Image comparison data:
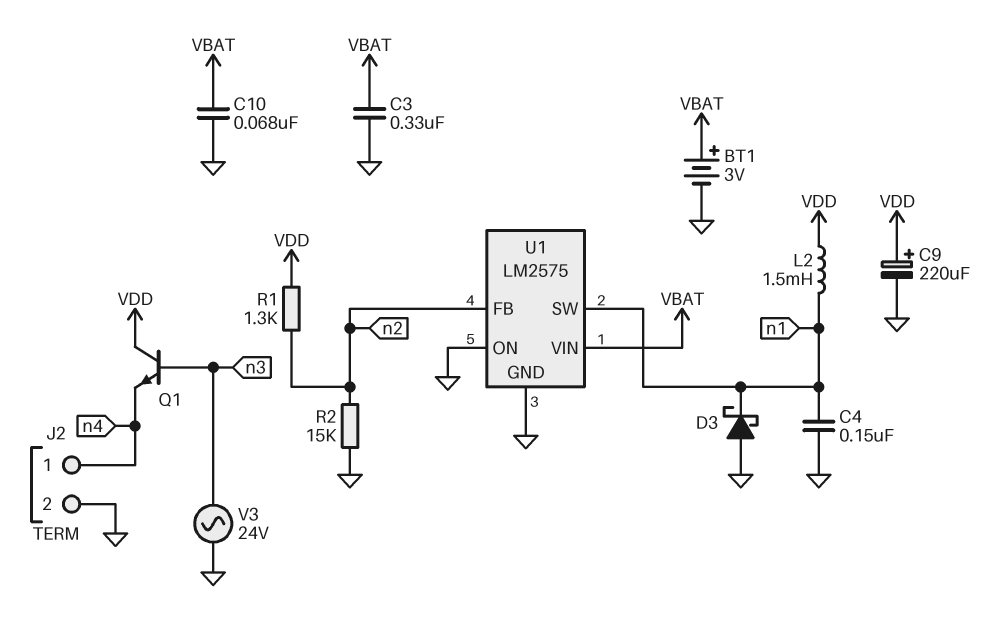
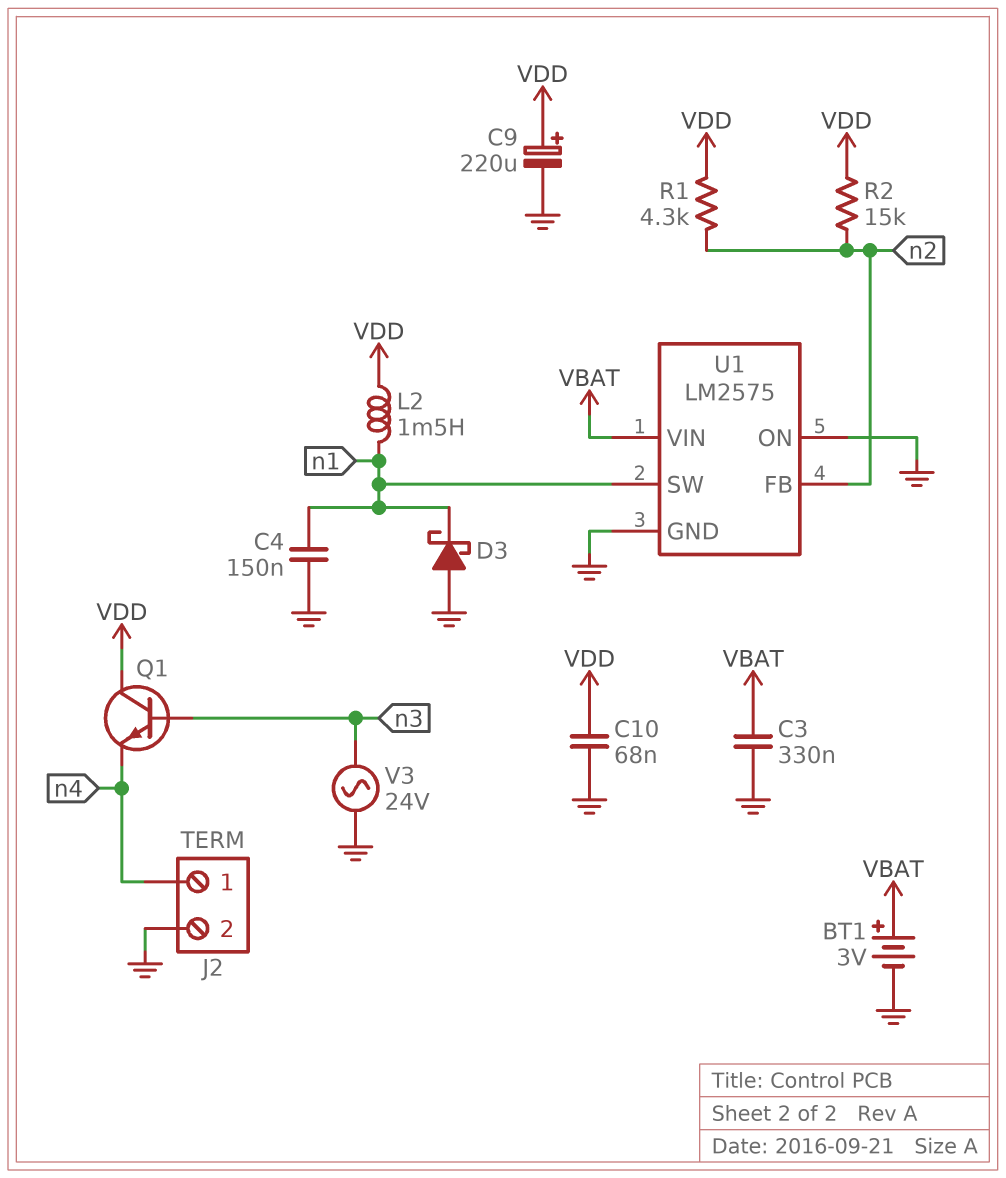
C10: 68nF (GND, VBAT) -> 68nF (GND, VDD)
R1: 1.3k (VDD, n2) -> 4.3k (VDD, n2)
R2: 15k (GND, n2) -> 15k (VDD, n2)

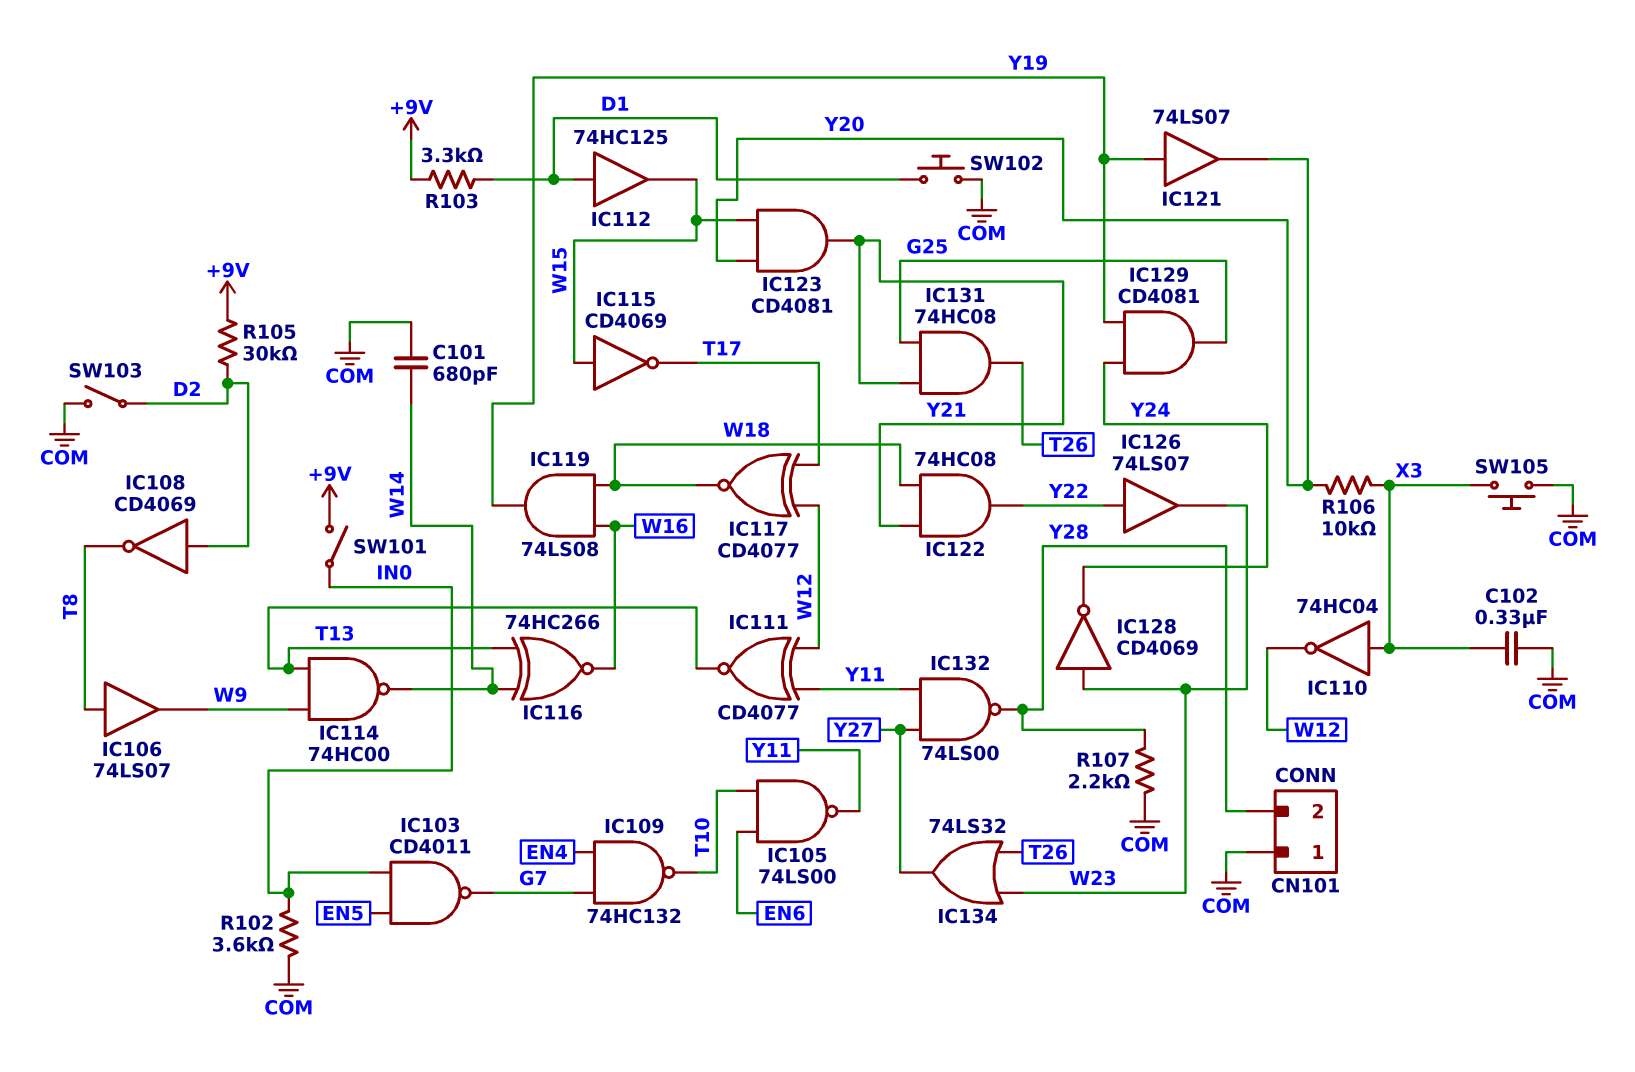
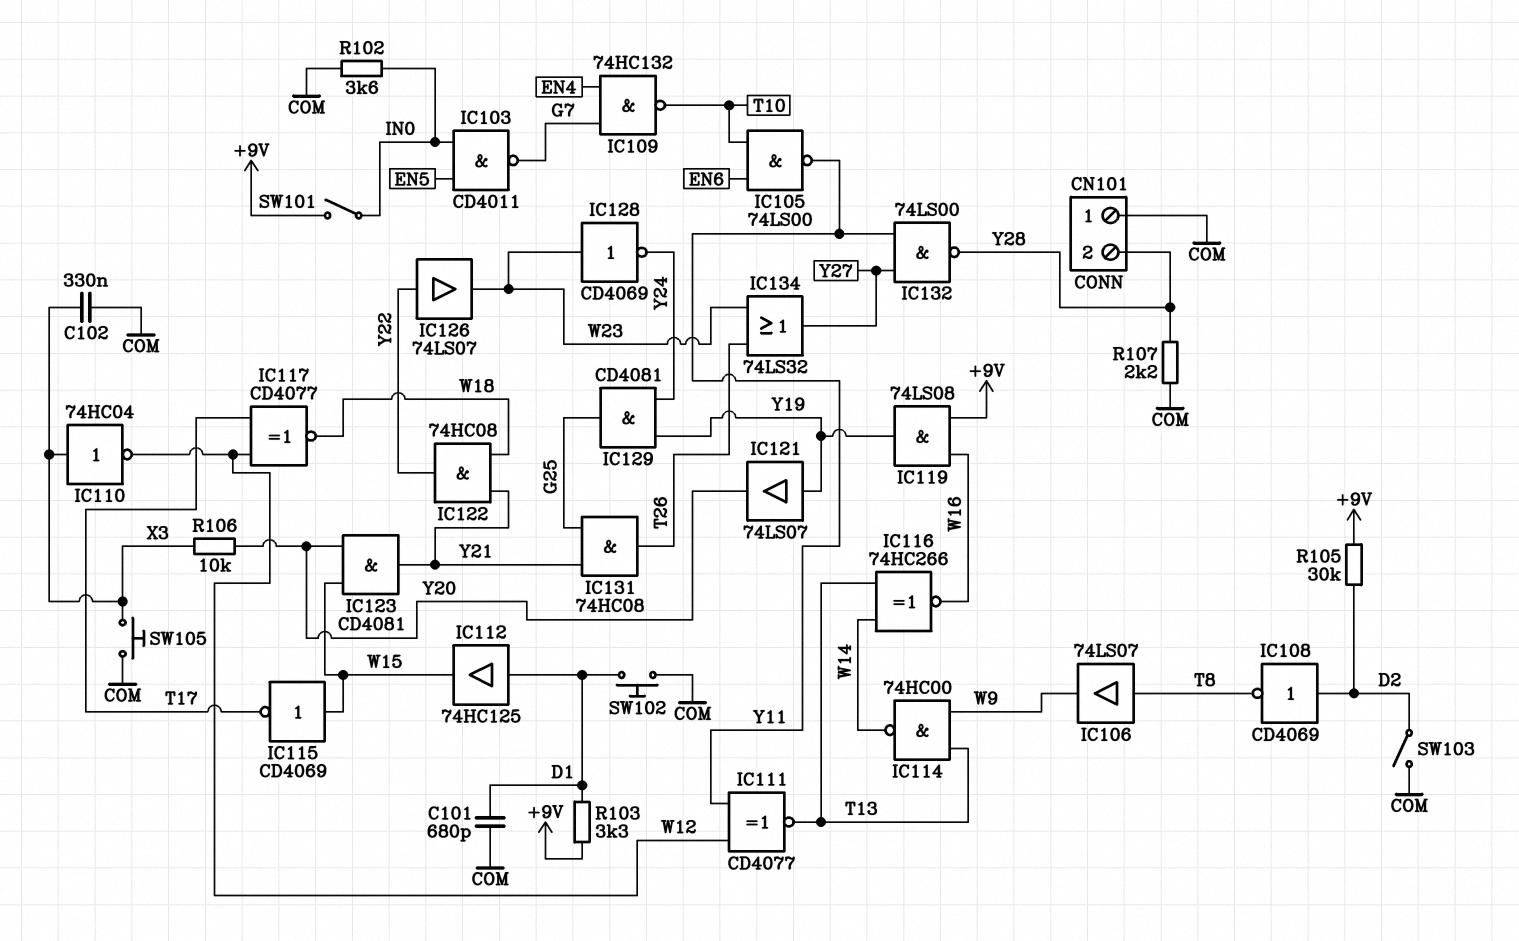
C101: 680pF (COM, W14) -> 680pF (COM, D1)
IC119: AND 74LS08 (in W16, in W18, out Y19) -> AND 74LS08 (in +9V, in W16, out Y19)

WHAT IS NEEDED:
Write out the records shown above exactly, but do not include any images.

YOUR SOLUTION:
C10: 68nF (GND, VBAT) -> 68nF (GND, VDD)
R1: 1.3k (VDD, n2) -> 4.3k (VDD, n2)
R2: 15k (GND, n2) -> 15k (VDD, n2)

C101: 680pF (COM, W14) -> 680pF (COM, D1)
IC119: AND 74LS08 (in W16, in W18, out Y19) -> AND 74LS08 (in +9V, in W16, out Y19)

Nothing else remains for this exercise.